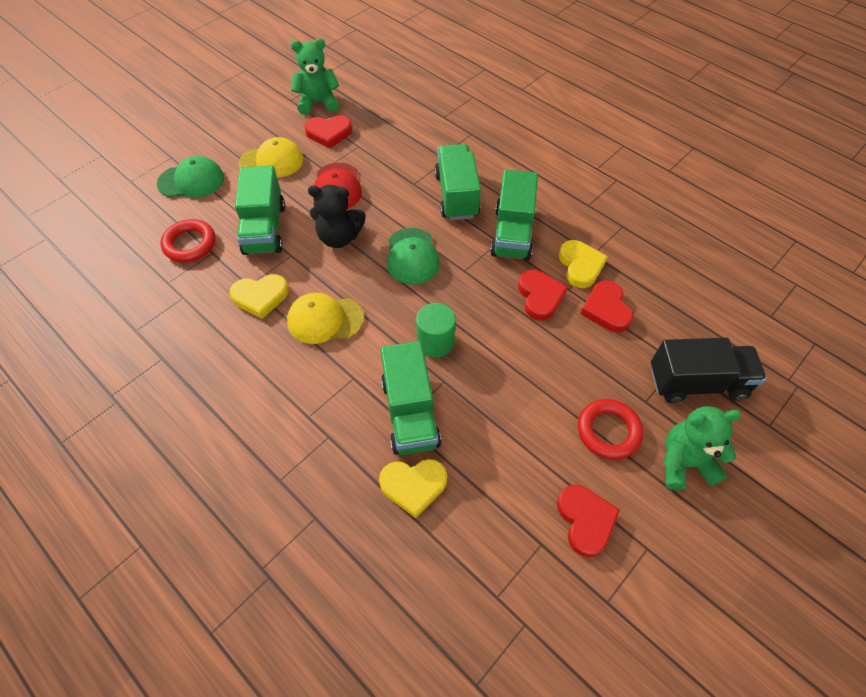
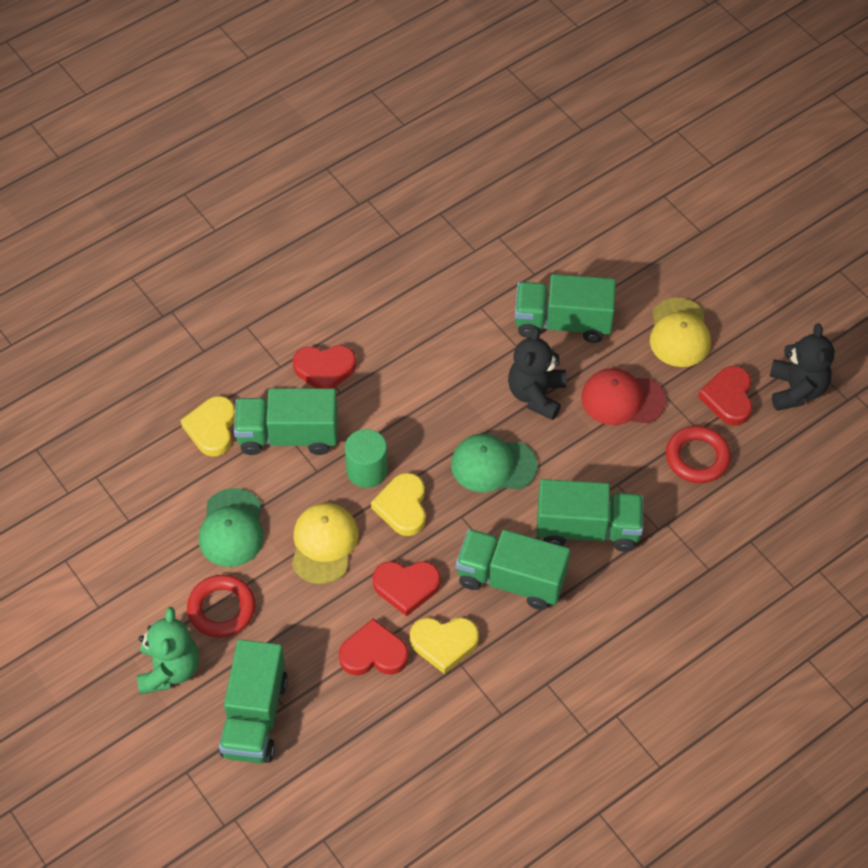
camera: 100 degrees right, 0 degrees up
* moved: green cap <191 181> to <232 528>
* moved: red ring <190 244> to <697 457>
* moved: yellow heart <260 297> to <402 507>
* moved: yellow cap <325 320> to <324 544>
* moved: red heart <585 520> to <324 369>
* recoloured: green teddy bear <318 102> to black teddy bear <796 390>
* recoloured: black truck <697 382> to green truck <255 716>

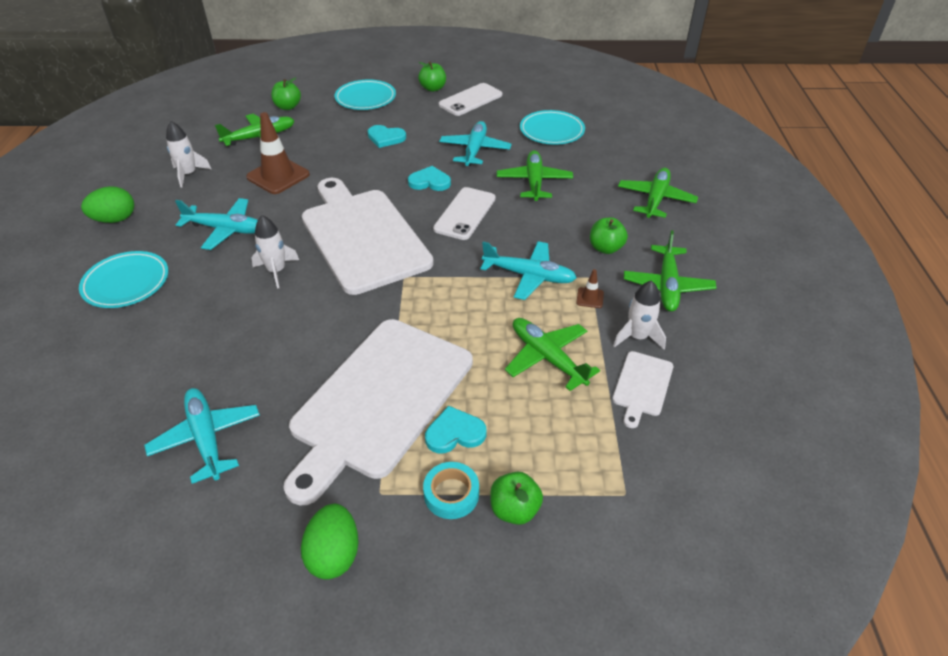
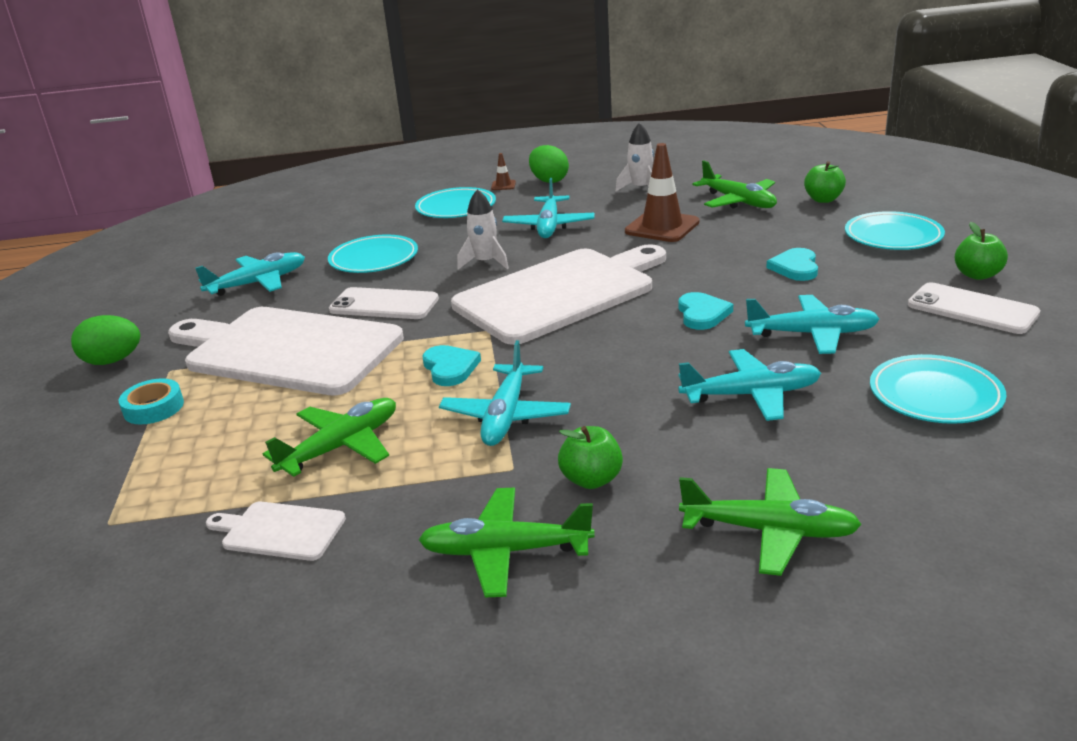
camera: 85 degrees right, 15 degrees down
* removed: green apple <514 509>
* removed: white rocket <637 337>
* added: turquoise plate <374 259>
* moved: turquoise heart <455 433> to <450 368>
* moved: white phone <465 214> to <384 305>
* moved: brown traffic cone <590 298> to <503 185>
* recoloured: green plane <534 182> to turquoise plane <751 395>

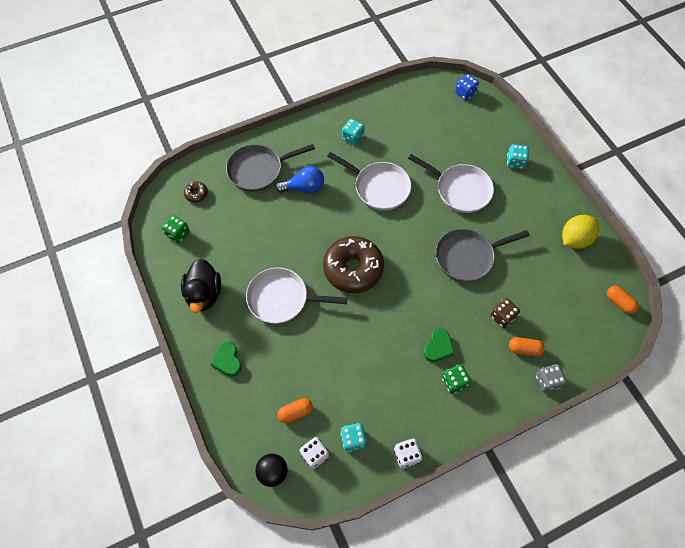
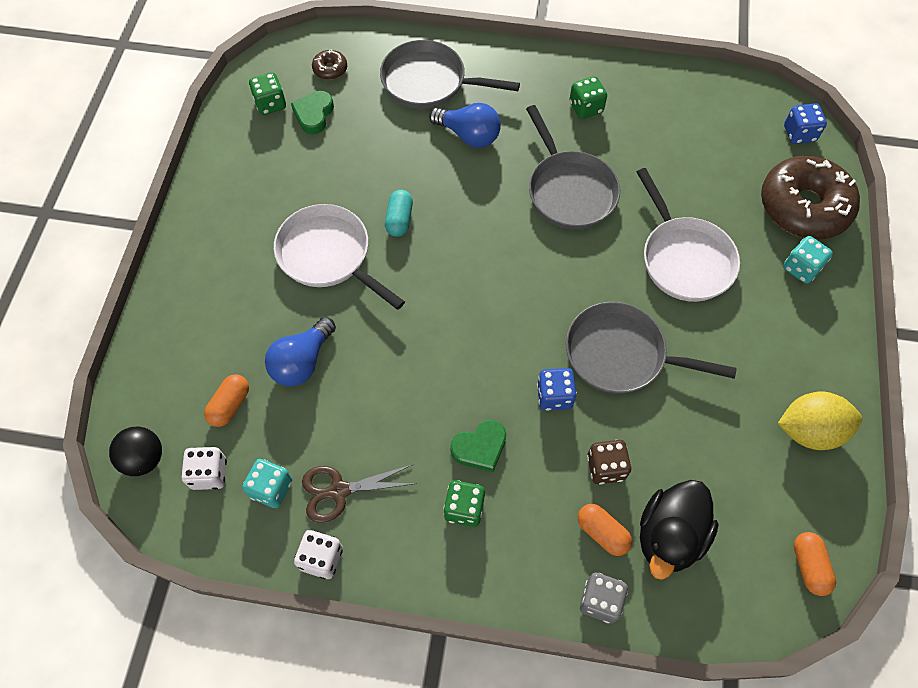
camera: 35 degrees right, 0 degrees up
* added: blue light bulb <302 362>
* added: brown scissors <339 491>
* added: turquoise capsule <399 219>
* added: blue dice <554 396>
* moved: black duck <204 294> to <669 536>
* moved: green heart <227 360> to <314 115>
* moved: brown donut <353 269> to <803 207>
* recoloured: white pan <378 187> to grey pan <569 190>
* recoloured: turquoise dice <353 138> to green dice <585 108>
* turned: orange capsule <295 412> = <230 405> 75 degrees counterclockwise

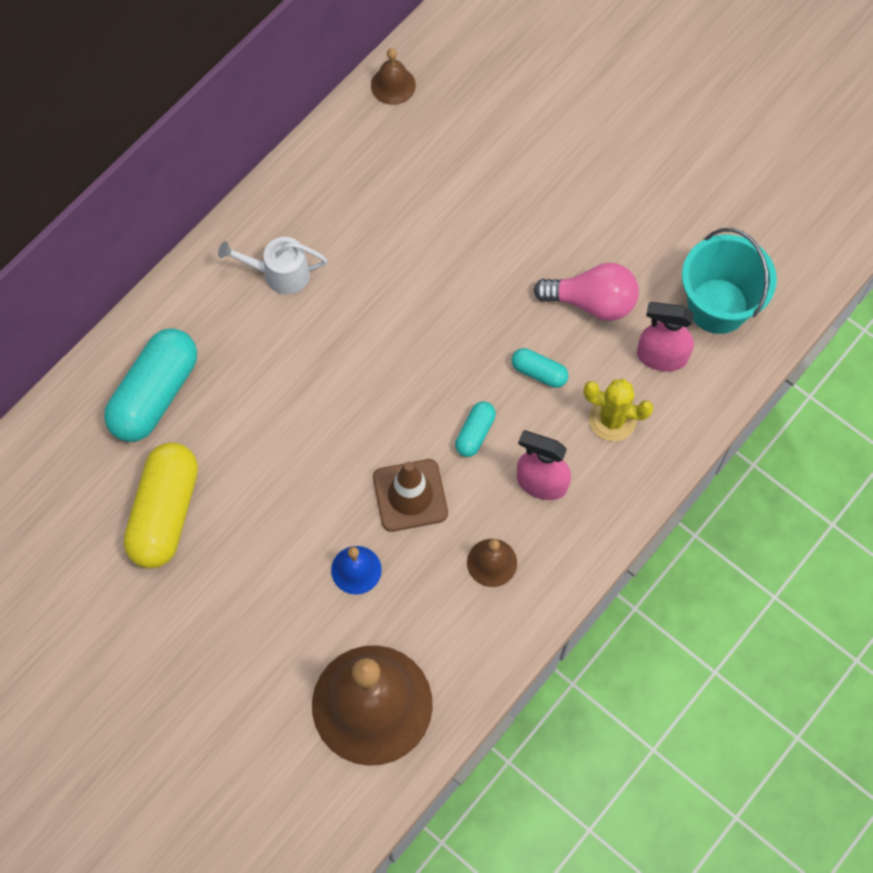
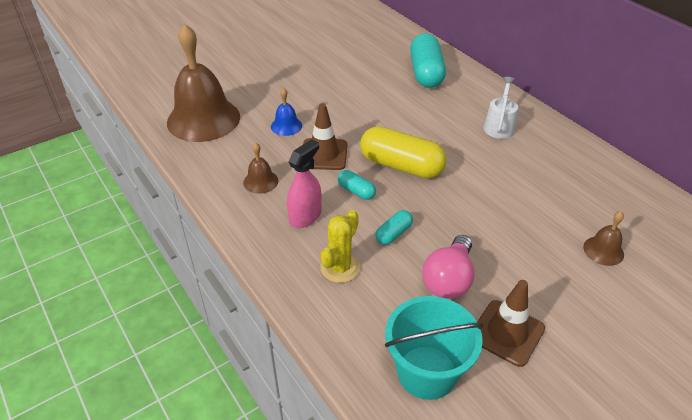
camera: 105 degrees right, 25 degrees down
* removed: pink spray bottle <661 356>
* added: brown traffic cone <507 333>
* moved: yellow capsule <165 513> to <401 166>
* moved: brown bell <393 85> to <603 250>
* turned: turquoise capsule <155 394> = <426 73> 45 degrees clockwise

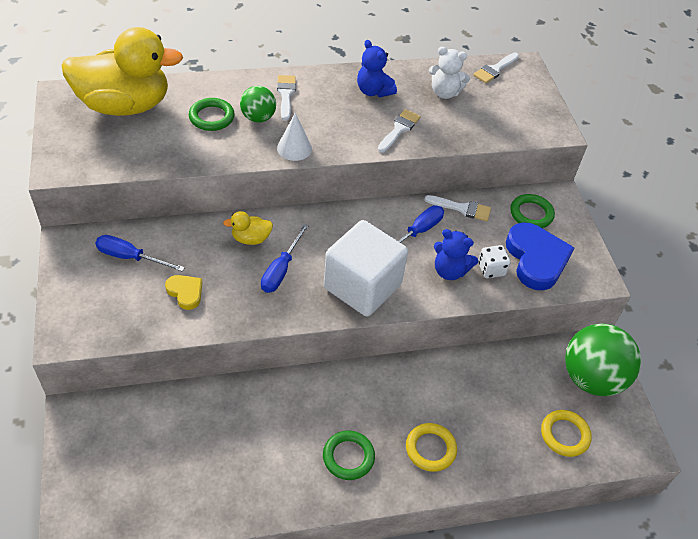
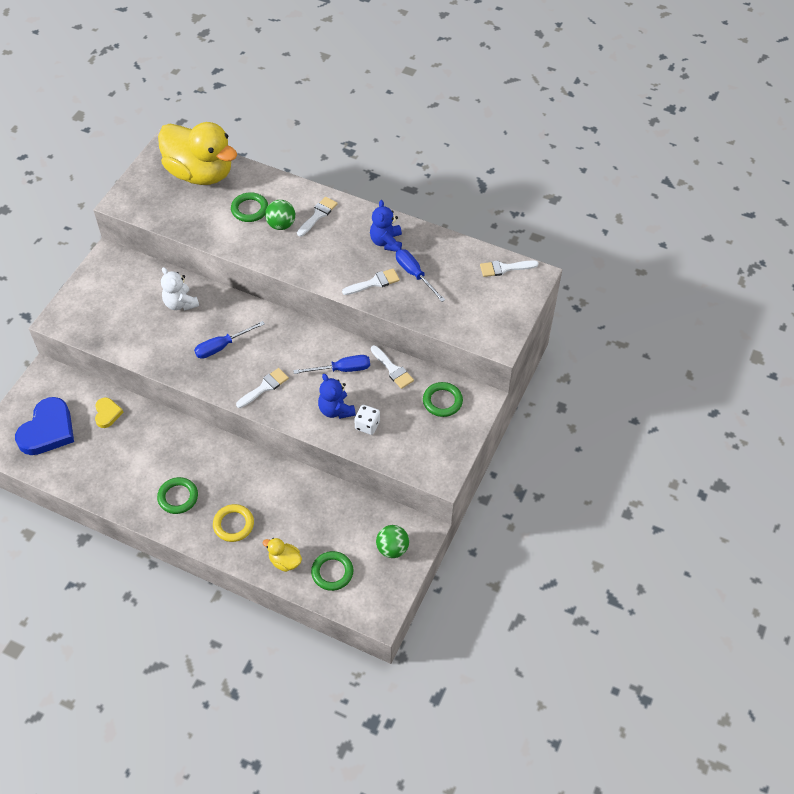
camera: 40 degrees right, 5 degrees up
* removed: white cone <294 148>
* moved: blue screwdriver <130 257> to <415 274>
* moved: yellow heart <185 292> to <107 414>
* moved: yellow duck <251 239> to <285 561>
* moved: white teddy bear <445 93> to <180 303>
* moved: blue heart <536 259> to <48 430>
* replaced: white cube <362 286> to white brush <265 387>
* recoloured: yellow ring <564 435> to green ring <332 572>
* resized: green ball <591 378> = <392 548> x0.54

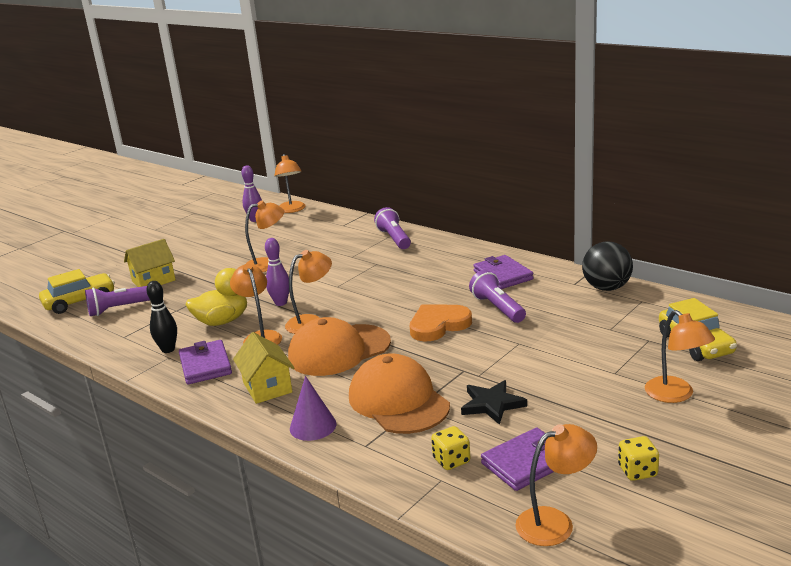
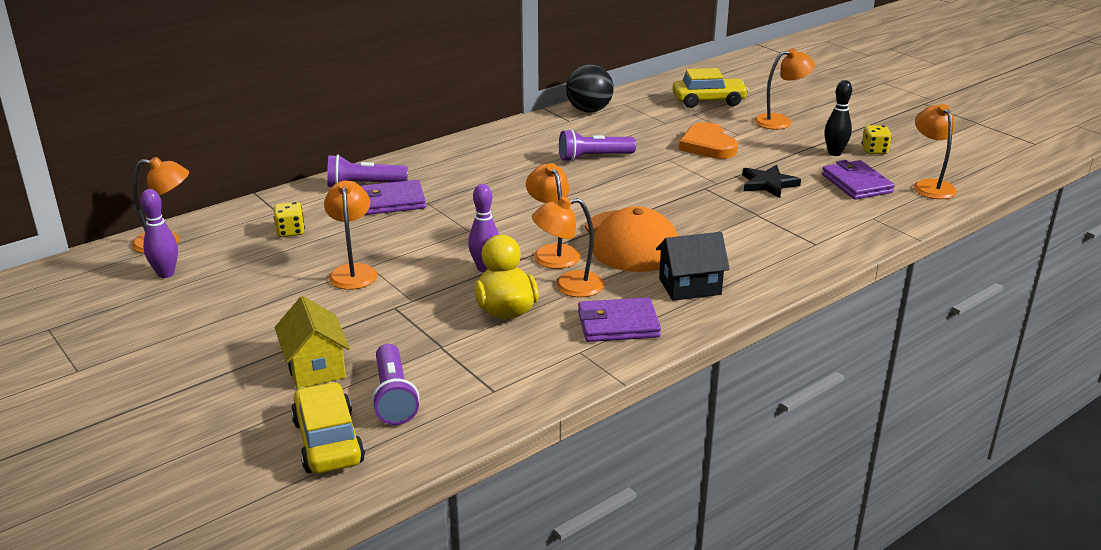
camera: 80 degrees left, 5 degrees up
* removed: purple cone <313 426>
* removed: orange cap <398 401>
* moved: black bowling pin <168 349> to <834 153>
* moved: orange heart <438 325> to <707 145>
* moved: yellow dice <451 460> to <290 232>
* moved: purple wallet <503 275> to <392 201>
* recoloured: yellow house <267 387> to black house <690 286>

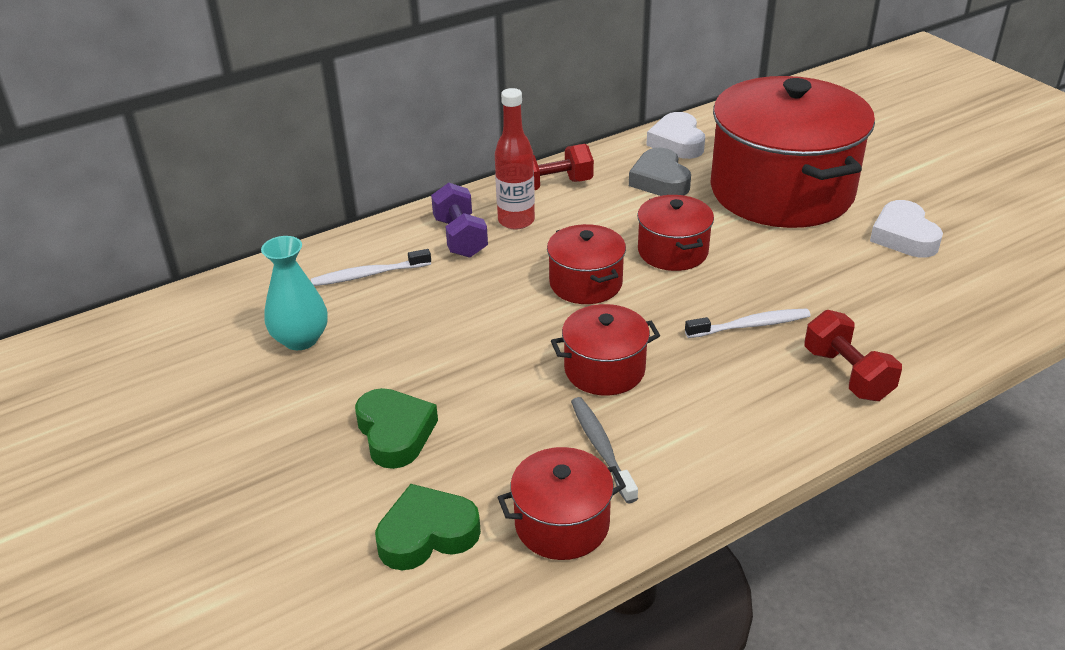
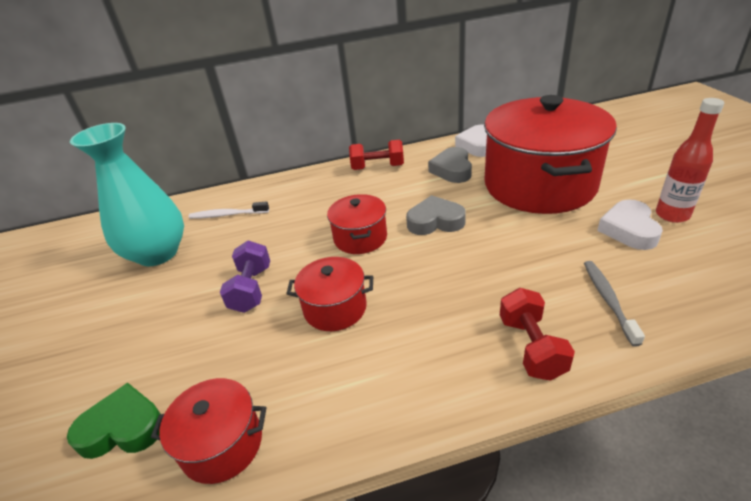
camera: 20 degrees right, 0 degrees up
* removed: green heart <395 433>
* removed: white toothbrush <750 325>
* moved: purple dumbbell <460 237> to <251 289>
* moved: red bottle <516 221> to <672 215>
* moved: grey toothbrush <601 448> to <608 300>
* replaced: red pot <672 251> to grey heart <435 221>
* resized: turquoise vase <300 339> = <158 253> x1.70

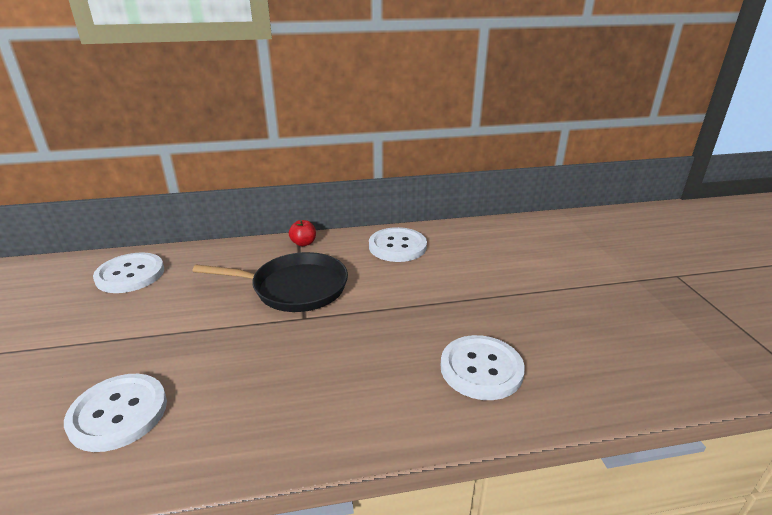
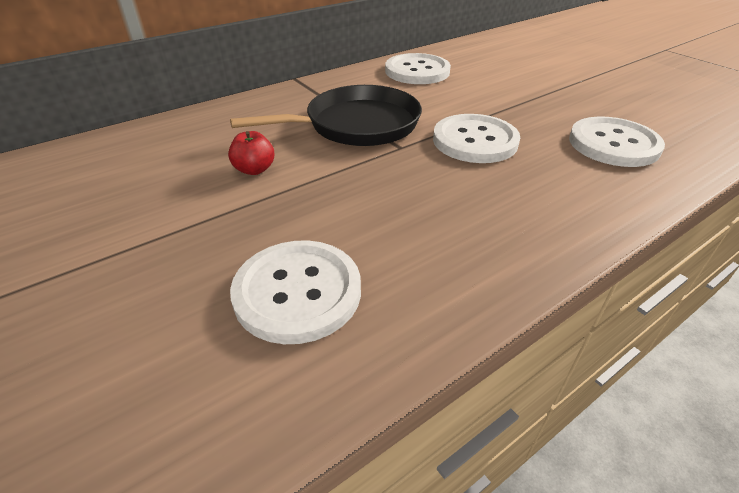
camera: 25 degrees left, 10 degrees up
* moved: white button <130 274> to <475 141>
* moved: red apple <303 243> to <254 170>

++++++++

(Goal of the exercise):
Could every entry be restated word for word, pictures excluded?

(Solution to this exercise):
camera: 100 degrees right, 0 degrees up
* moved: green cap <191 181> to <232 528>
* moved: red ring <190 244> to <697 457>
* moved: yellow heart <260 297> to <402 507>
* moved: yellow cap <325 320> to <324 544>
* moved: red heart <585 520> to <324 369>
* recoloured: green teddy bear <318 102> to black teddy bear <796 390>
* recoloured: black truck <697 382> to green truck <255 716>

camera: 85 degrees right, 15 degrees down
* removed: green apple <514 509>
* removed: white rocket <637 337>
* added: turquoise plate <374 259>
* moved: turquoise heart <455 433> to <450 368>
* moved: white phone <465 214> to <384 305>
* moved: brown traffic cone <590 298> to <503 185>
* recoloured: green plane <534 182> to turquoise plane <751 395>

camera: 35 degrees right, 0 degrees up
* added: blue light bulb <302 362>
* added: brown scissors <339 491>
* added: turquoise capsule <399 219>
* added: blue dice <554 396>
* moved: black duck <204 294> to <669 536>
* moved: green heart <227 360> to <314 115>
* moved: brown donut <353 269> to <803 207>
* recoloured: white pan <378 187> to grey pan <569 190>
* recoloured: turquoise dice <353 138> to green dice <585 108>
* turned: orange capsule <295 412> = <230 405> 75 degrees counterclockwise

camera: 105 degrees right, 25 degrees down
* removed: pink spray bottle <661 356>
* added: brown traffic cone <507 333>
* moved: yellow capsule <165 513> to <401 166>
* moved: brown bell <393 85> to <603 250>
* turned: turquoise capsule <155 394> = <426 73> 45 degrees clockwise

camera: 40 degrees right, 5 degrees up
* removed: white cone <294 148>
* moved: blue screwdriver <130 257> to <415 274>
* moved: yellow heart <185 292> to <107 414>
* moved: yellow duck <251 239> to <285 561>
* moved: white teddy bear <445 93> to <180 303>
* moved: blue heart <536 259> to <48 430>
* replaced: white cube <362 286> to white brush <265 387>
* recoloured: yellow ring <564 435> to green ring <332 572>
* resized: green ball <591 378> = <392 548> x0.54

camera: 80 degrees left, 5 degrees up
* removed: purple cone <313 426>
* removed: orange cap <398 401>
* moved: black bowling pin <168 349> to <834 153>
* moved: orange heart <438 325> to <707 145>
* moved: yellow dice <451 460> to <290 232>
* moved: purple wallet <503 275> to <392 201>
* recoloured: yellow house <267 387> to black house <690 286>

camera: 20 degrees right, 0 degrees up
* removed: green heart <395 433>
* removed: white toothbrush <750 325>
* moved: purple dumbbell <460 237> to <251 289>
* moved: red bottle <516 221> to <672 215>
* moved: grey toothbrush <601 448> to <608 300>
* replaced: red pot <672 251> to grey heart <435 221>
* resized: turquoise vase <300 339> = <158 253> x1.70

camera: 25 degrees left, 10 degrees up
* moved: white button <130 274> to <475 141>
* moved: red apple <303 243> to <254 170>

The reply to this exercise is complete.